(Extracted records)
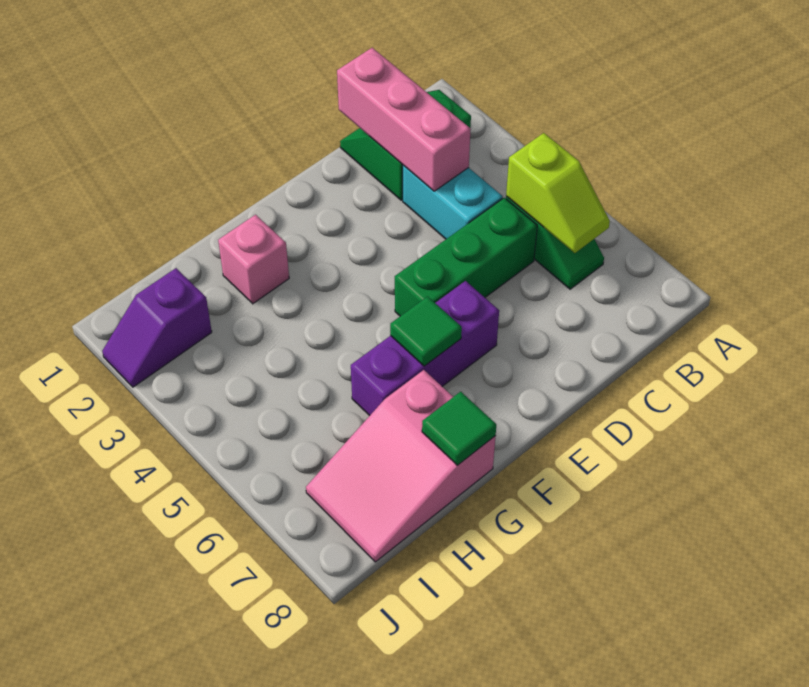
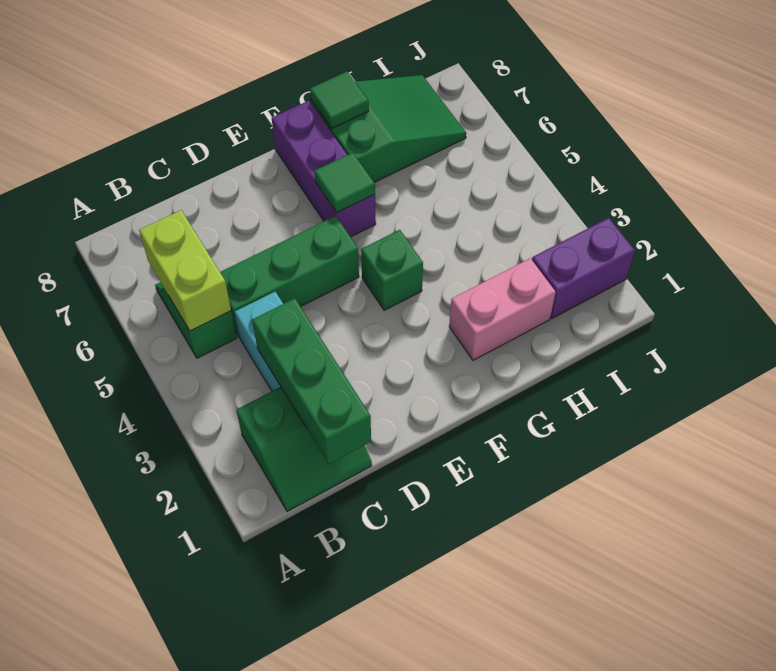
lime 1x2 slope [506,133,610,253] -> lime 1x2 brick [139,210,231,331]
pink 1x3 brick [337,48,471,191] -> green 1x3 brick [252,298,371,464]
purple 1x3 brick [351,281,499,416] -> purple 1x3 brick turned to [272,101,376,237]
none -> green 1x1 brick [361,230,423,310]
pink 1x1 brick [218,215,289,304] -> pink 1x2 brick [449,258,556,360]
pink 2x3 slope [306,370,496,562] -> green 2x3 slope [311,75,466,182]
purple 1x2 slope [102,268,212,387] -> purple 1x2 brick [532,218,635,318]

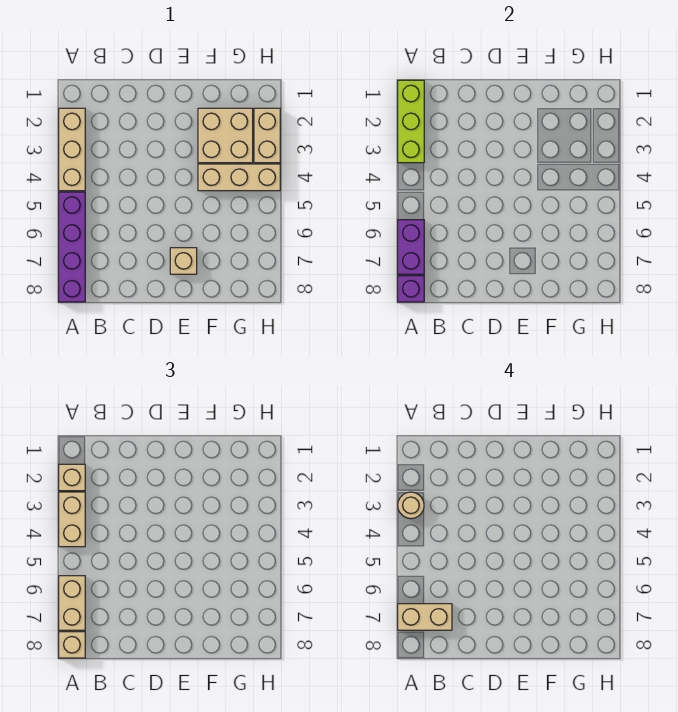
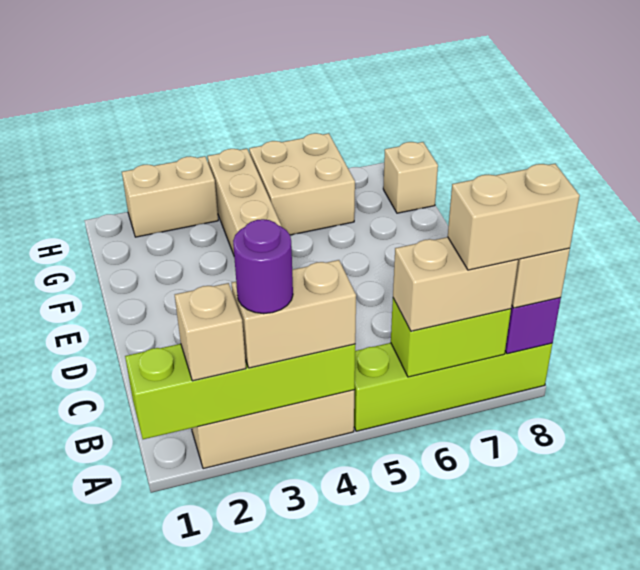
lime 1x3 brick [398,80,424,163] -> lime 1x4 brick [125,344,355,439]
tan 1x1 round brick [398,492,424,519] -> purple 1x1 round brick [233,219,293,314]
purple 1x4 brick [59,192,85,302] -> lime 1x4 brick [354,343,552,431]
purple 1x2 brick [398,220,424,274] -> lime 1x2 brick [391,298,511,377]
tan 1x2 brick [398,604,452,630] -> tan 1x2 brick turned to [448,164,580,270]
tan 1x1 brick [170,248,197,274] -> tan 1x1 brick moved to [383,142,438,213]
tan 2x2 brick [198,108,253,163] -> tan 2x2 brick moved to [249,133,355,235]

> **Aim of the exercise**
All records above should be duplicated exactly, with the pictures omitted.

> **Answer for the task**
lime 1x2 slope [506,133,610,253] -> lime 1x2 brick [139,210,231,331]
pink 1x3 brick [337,48,471,191] -> green 1x3 brick [252,298,371,464]
purple 1x3 brick [351,281,499,416] -> purple 1x3 brick turned to [272,101,376,237]
none -> green 1x1 brick [361,230,423,310]
pink 1x1 brick [218,215,289,304] -> pink 1x2 brick [449,258,556,360]
pink 2x3 slope [306,370,496,562] -> green 2x3 slope [311,75,466,182]
purple 1x2 slope [102,268,212,387] -> purple 1x2 brick [532,218,635,318]

lime 1x3 brick [398,80,424,163] -> lime 1x4 brick [125,344,355,439]
tan 1x1 round brick [398,492,424,519] -> purple 1x1 round brick [233,219,293,314]
purple 1x4 brick [59,192,85,302] -> lime 1x4 brick [354,343,552,431]
purple 1x2 brick [398,220,424,274] -> lime 1x2 brick [391,298,511,377]
tan 1x2 brick [398,604,452,630] -> tan 1x2 brick turned to [448,164,580,270]
tan 1x1 brick [170,248,197,274] -> tan 1x1 brick moved to [383,142,438,213]
tan 2x2 brick [198,108,253,163] -> tan 2x2 brick moved to [249,133,355,235]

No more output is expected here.